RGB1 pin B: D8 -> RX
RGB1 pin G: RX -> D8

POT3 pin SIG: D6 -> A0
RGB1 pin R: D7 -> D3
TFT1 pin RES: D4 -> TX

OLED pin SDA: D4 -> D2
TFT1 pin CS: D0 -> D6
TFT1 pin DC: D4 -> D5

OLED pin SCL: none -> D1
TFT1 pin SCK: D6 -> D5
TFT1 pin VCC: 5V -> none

----

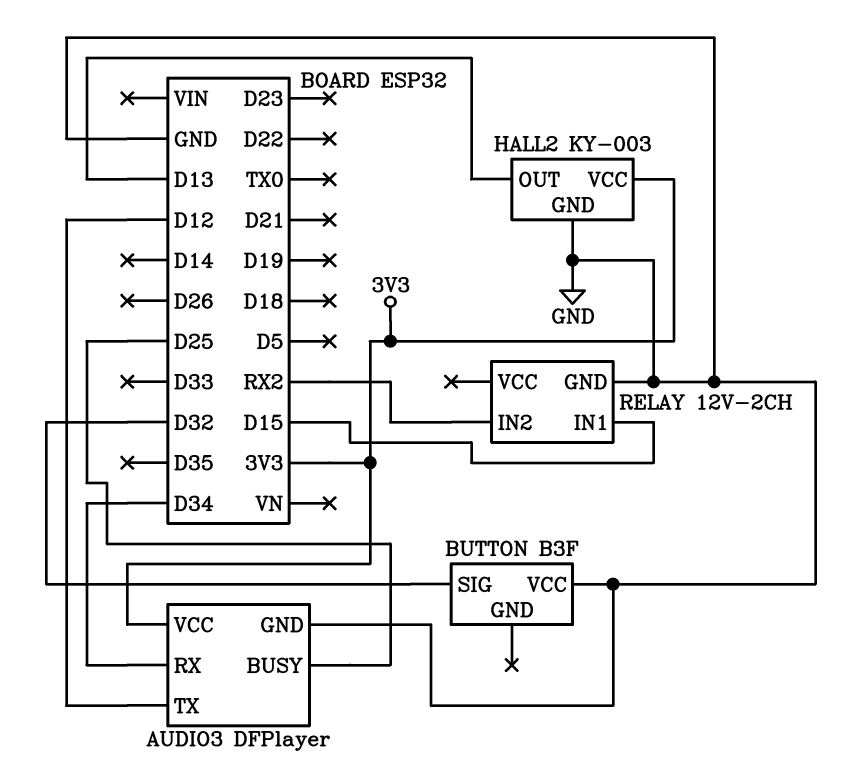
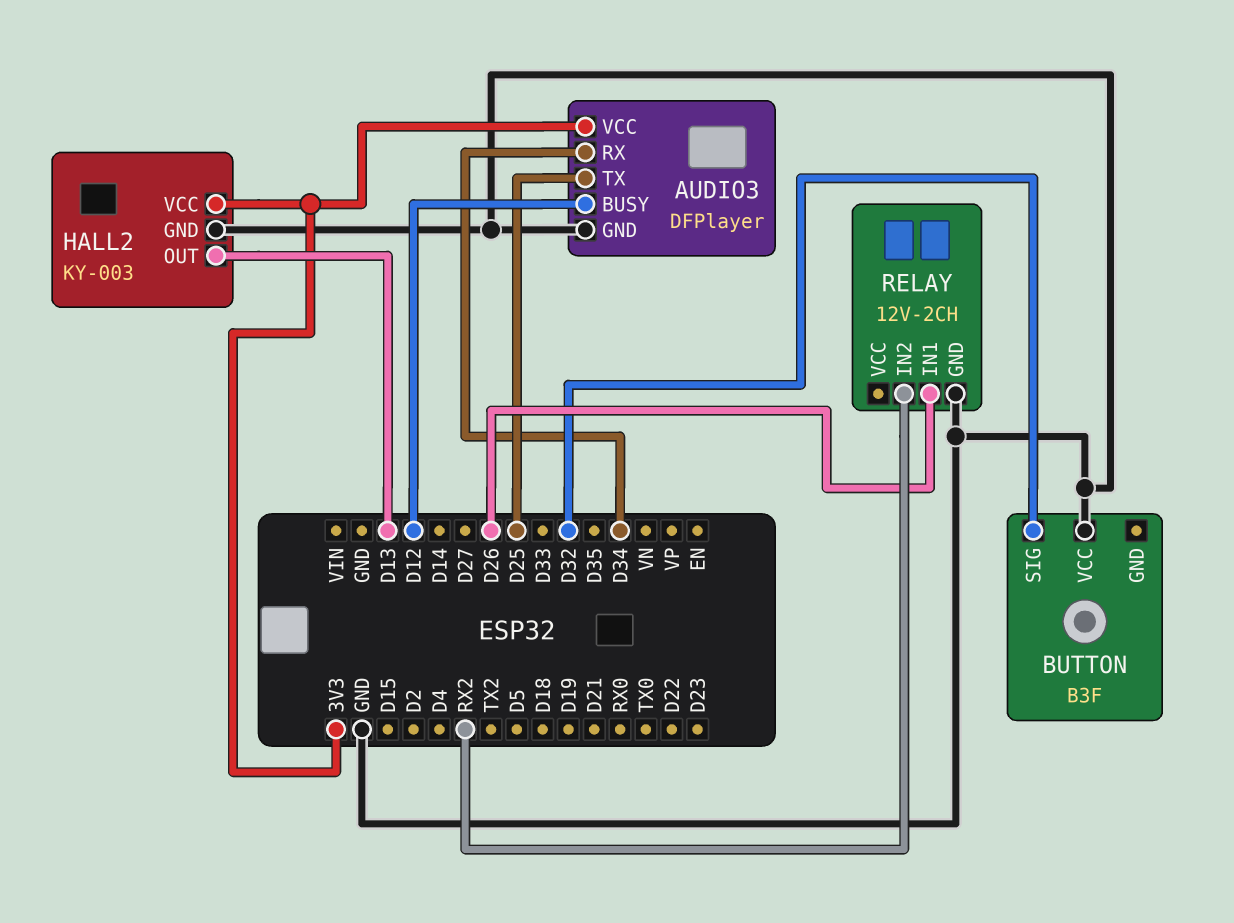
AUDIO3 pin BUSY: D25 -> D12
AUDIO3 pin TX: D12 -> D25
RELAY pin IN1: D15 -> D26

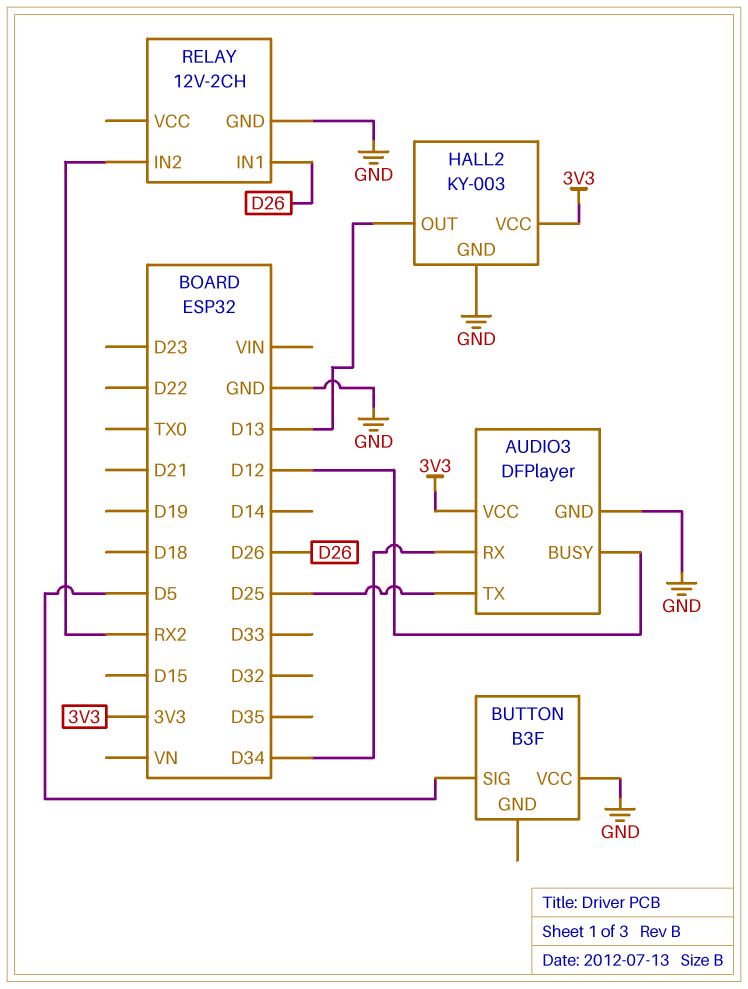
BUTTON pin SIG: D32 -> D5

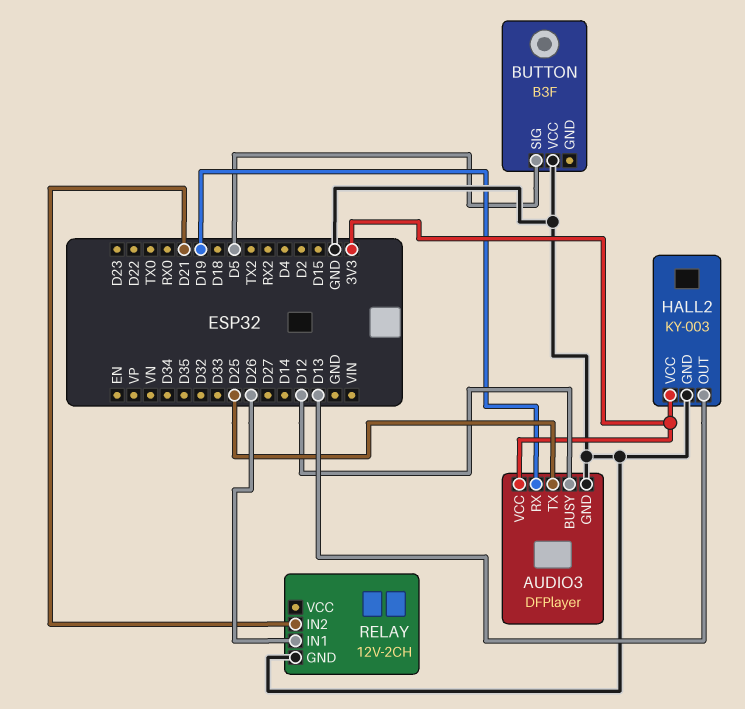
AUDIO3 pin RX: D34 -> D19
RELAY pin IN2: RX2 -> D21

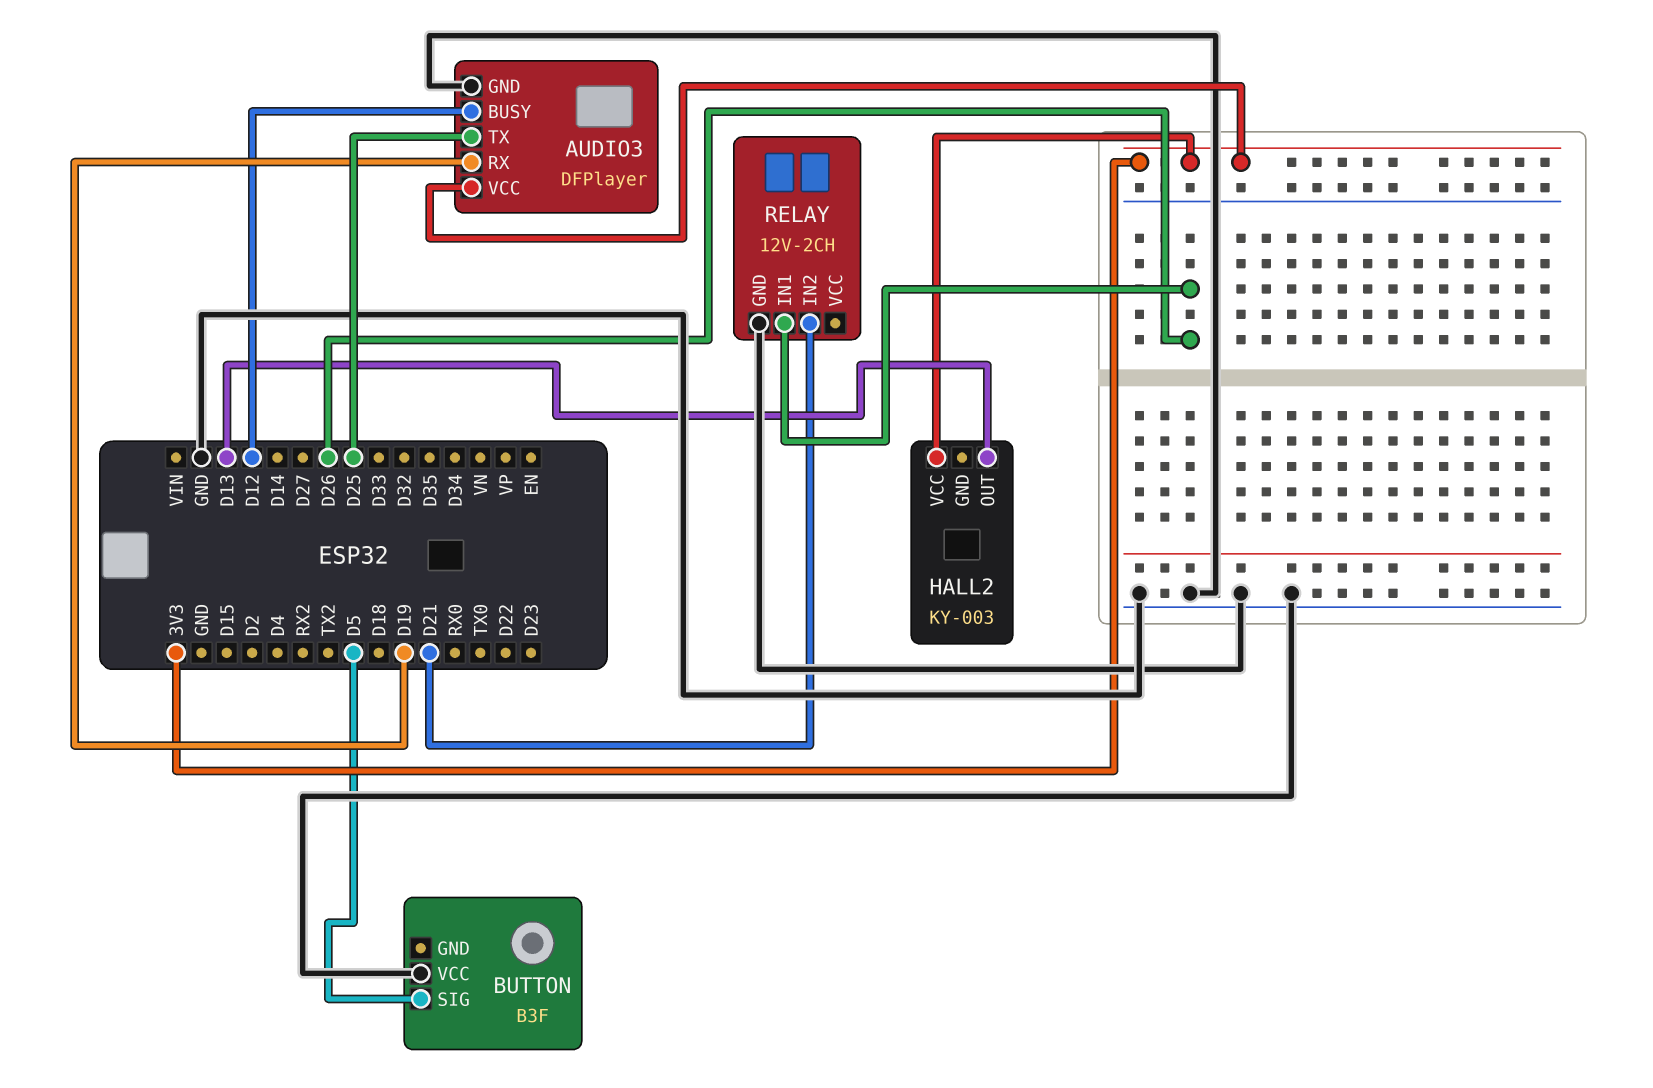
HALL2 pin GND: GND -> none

----

About this exercise: Copy out, from the data above, every line holding the word "OLED".

Output of the task:
OLED pin SDA: D4 -> D2
OLED pin SCL: none -> D1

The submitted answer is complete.